## start RECORDS FOR THIS TASK

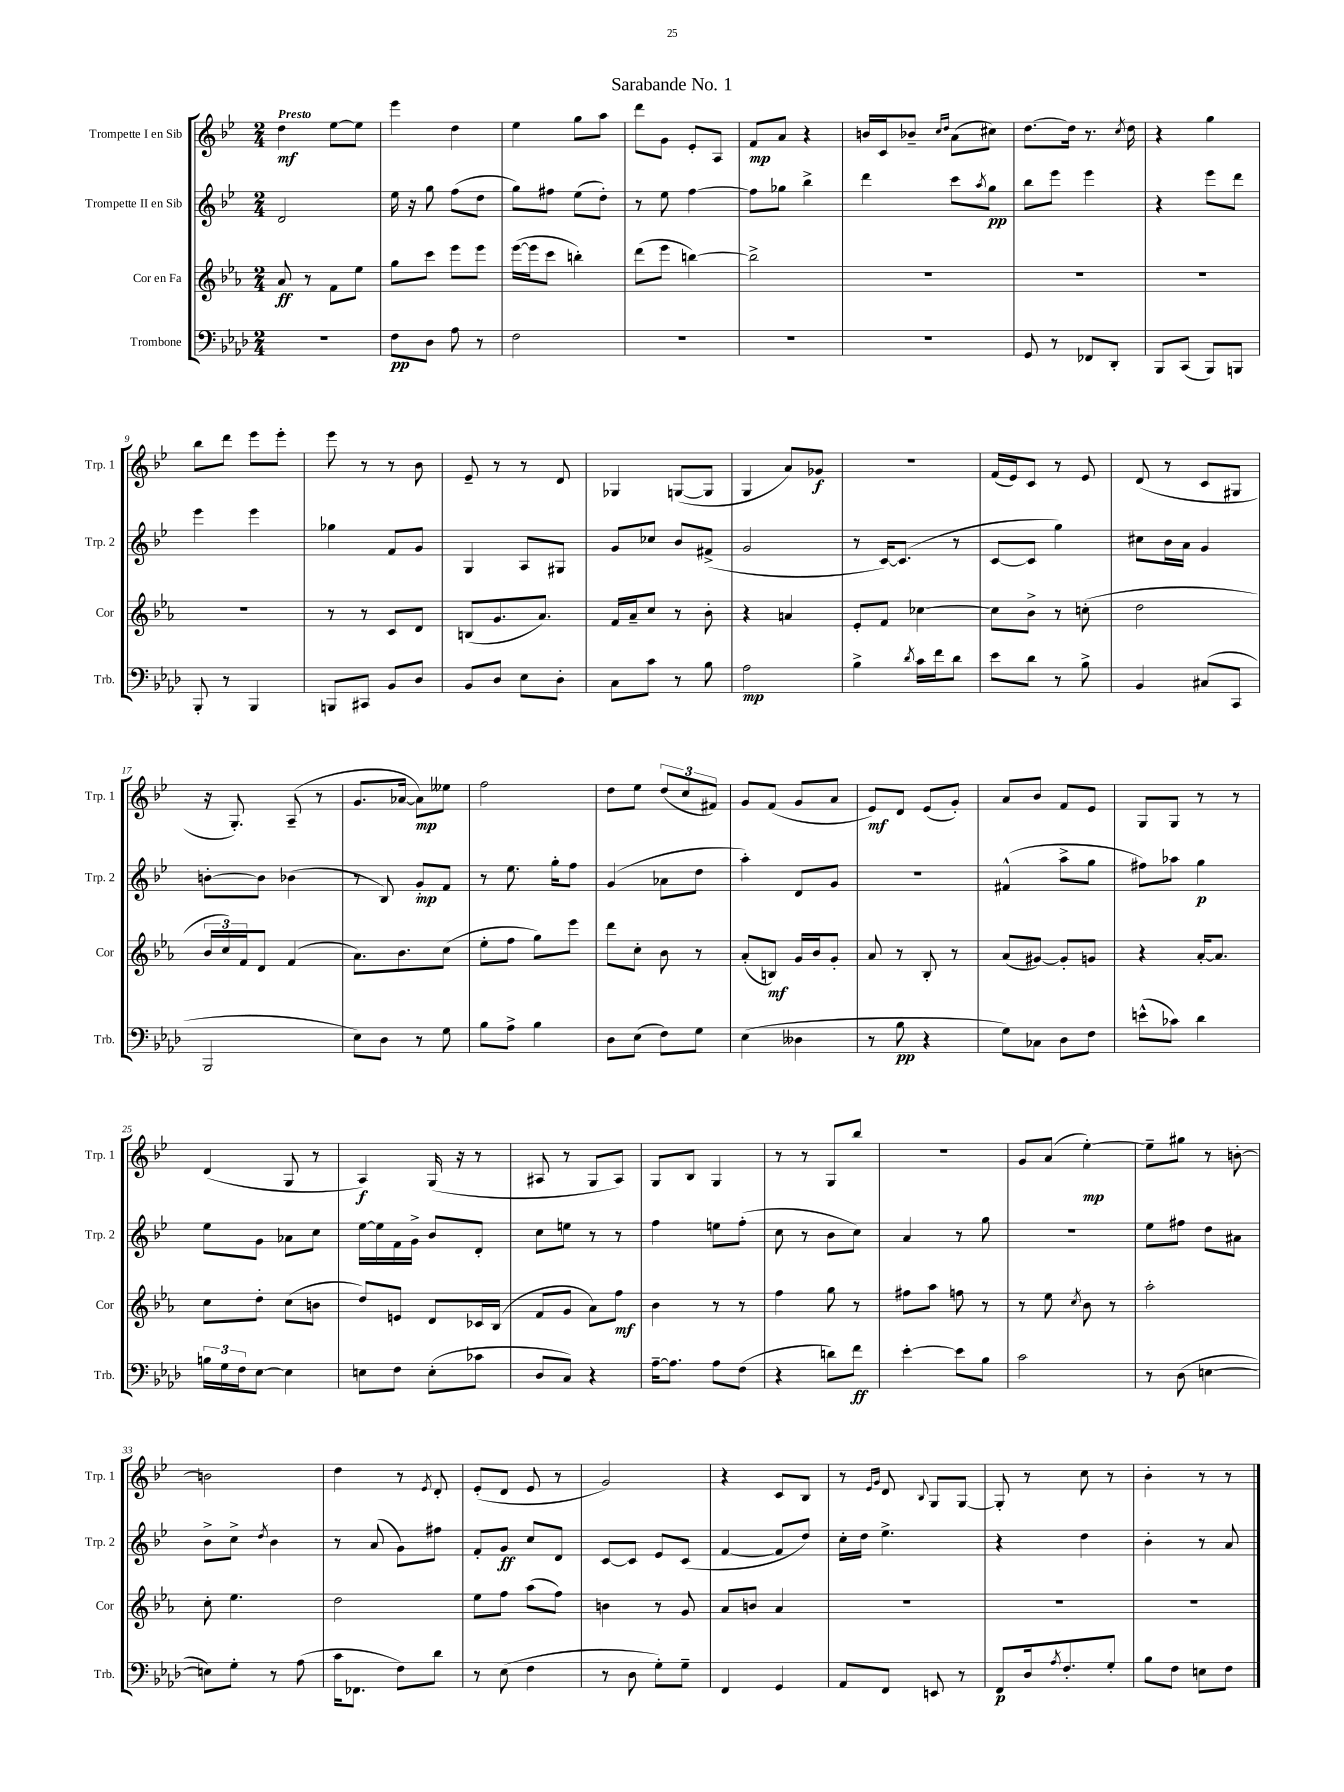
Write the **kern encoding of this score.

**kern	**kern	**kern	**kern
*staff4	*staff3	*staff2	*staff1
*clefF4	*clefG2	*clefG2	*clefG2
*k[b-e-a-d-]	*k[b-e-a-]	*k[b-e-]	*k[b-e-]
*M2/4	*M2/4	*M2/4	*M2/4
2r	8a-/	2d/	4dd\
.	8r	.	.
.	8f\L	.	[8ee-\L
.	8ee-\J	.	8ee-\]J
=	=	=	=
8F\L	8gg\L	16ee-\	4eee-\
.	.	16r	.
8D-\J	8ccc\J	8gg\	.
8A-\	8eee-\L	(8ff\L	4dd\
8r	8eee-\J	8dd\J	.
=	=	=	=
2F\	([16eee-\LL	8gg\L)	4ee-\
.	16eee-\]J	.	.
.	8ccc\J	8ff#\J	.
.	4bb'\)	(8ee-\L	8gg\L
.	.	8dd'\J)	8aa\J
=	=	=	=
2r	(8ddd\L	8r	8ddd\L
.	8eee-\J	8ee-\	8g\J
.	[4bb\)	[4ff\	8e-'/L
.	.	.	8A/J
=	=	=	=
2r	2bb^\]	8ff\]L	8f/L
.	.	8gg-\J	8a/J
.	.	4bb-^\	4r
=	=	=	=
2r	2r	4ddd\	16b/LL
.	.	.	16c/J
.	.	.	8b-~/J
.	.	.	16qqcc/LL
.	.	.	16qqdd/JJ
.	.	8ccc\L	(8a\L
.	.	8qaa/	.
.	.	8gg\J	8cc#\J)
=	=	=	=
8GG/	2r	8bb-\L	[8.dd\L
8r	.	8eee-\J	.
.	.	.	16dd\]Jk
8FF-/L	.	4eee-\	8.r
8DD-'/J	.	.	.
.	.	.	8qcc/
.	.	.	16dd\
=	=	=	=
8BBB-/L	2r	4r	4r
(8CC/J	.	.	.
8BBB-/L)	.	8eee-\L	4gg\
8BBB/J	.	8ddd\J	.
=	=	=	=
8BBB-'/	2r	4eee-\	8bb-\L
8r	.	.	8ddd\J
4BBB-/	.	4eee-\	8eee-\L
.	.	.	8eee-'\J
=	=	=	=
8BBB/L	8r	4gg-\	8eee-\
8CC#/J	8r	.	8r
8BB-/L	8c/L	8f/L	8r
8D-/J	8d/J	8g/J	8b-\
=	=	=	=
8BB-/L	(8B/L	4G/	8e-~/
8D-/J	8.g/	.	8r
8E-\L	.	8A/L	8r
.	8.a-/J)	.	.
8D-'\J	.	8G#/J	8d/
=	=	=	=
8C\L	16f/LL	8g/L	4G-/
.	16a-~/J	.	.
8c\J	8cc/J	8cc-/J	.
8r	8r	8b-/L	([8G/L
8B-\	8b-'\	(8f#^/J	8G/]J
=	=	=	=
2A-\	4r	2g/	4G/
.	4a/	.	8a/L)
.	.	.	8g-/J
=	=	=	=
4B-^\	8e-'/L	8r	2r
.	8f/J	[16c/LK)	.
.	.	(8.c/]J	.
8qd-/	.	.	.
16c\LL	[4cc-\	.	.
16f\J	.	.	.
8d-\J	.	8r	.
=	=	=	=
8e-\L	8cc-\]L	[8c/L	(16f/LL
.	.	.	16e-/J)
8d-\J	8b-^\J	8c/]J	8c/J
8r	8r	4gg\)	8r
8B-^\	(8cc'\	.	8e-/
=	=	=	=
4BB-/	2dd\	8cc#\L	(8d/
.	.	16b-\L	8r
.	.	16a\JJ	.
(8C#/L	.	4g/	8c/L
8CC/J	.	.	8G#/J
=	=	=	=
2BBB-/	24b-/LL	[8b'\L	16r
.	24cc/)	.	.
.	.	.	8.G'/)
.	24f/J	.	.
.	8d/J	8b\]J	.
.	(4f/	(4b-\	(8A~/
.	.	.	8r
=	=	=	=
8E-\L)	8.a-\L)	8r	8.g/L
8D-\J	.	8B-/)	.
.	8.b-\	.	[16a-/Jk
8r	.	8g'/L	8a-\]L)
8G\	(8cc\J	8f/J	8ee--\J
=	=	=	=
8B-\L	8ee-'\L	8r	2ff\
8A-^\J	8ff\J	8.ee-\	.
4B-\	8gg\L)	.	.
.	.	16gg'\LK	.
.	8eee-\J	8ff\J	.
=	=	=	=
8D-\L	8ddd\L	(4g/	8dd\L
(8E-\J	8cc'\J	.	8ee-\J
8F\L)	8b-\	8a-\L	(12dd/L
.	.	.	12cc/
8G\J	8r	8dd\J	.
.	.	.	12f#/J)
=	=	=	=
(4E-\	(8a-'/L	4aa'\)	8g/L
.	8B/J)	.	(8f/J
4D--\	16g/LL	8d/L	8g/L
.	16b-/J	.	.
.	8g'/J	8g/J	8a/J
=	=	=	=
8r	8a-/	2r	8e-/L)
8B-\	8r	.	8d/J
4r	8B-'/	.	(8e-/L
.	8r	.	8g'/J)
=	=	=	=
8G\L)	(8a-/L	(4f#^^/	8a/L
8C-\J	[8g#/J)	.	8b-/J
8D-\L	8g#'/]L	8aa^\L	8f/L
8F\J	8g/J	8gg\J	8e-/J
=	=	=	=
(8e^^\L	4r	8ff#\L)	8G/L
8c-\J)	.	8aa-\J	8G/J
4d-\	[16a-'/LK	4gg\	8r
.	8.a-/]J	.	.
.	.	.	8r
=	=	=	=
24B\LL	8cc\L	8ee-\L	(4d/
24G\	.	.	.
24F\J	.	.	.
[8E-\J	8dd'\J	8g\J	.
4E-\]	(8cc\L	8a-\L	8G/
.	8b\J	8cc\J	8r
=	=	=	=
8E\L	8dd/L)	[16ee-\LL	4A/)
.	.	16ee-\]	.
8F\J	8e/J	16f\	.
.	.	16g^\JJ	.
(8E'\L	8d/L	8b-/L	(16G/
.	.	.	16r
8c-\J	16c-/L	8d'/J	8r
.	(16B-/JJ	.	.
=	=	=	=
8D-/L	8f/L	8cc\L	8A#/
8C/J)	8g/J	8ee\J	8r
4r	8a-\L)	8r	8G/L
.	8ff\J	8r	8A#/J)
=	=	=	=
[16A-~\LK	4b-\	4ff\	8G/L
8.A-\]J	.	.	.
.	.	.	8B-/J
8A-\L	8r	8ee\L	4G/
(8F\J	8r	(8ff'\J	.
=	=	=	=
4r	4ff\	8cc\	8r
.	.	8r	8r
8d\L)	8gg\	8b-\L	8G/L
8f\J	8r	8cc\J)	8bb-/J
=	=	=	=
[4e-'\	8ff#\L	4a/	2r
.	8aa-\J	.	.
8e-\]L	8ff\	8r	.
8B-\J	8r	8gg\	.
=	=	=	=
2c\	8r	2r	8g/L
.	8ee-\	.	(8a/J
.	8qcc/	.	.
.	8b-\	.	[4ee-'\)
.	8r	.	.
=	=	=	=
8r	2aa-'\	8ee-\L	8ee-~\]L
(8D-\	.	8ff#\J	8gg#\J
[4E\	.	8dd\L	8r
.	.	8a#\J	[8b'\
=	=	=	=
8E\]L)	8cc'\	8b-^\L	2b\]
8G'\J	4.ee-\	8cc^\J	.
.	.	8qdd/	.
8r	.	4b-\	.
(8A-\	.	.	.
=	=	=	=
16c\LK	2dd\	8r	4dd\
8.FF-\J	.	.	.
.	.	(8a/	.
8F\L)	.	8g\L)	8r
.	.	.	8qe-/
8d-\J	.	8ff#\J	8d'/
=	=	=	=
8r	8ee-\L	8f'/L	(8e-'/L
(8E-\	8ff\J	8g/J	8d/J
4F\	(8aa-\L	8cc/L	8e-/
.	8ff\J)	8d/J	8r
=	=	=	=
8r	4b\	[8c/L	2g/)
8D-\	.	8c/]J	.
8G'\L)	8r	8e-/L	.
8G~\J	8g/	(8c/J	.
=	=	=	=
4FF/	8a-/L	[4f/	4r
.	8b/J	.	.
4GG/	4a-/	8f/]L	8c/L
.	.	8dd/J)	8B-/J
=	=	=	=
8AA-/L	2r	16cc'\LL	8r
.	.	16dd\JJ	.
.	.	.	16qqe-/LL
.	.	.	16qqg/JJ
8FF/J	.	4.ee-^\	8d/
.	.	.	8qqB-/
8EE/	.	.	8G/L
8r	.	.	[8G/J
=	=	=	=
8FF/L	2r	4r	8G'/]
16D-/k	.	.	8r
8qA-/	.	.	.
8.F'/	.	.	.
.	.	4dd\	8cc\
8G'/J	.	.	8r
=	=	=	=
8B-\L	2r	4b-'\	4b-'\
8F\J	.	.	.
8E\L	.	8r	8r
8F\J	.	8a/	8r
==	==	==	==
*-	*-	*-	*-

## end RECORDS FOR THIS TASK

Please find each line of the material above that contains the string "kern", matching case, and copy those lines out.

Write the **kern encoding of this score.
**kern	**kern	**kern	**kern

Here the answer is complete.